## INPUT DATA
__________
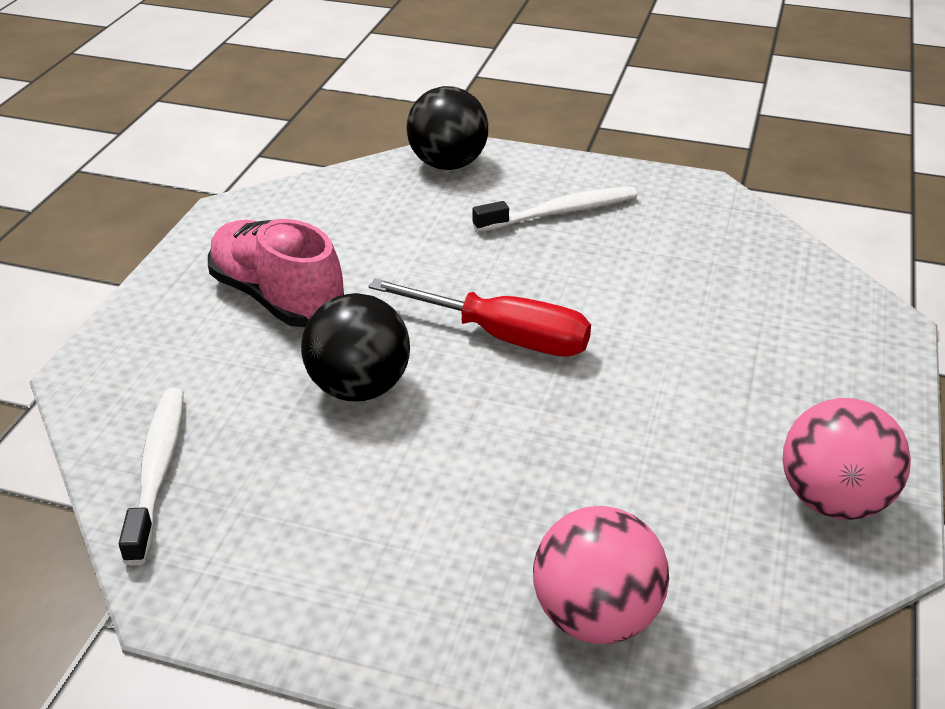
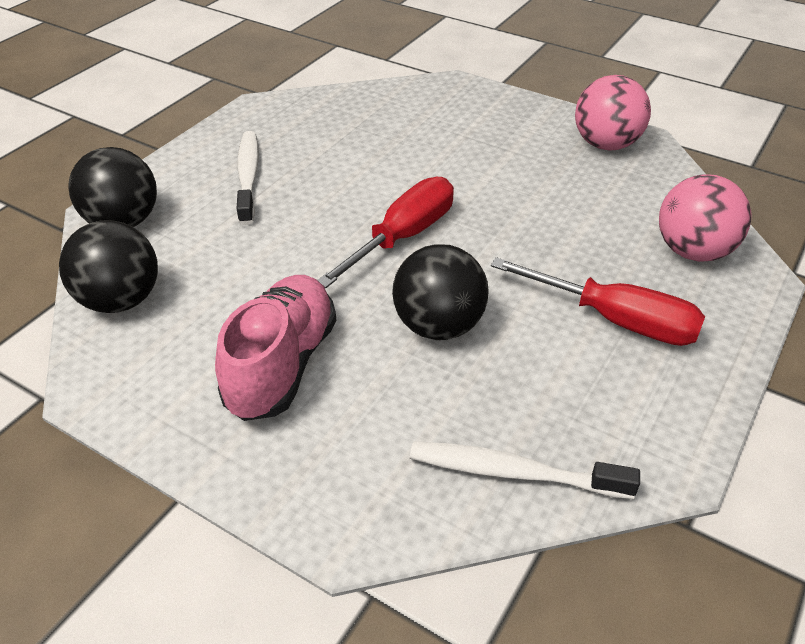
camera: 75 degrees left, 5 degrees up
(277, 298) = (282, 365): pink shoe -> pink shoe turned 135 degrees clockwise
(338, 193) = (120, 300): none -> black ball
(413, 535) = (614, 320): none -> red screwdriver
__________
Which lines in the listing above hold the word "degrees"? Show each of them.

camera: 75 degrees left, 5 degrees up
(277, 298) = (282, 365): pink shoe -> pink shoe turned 135 degrees clockwise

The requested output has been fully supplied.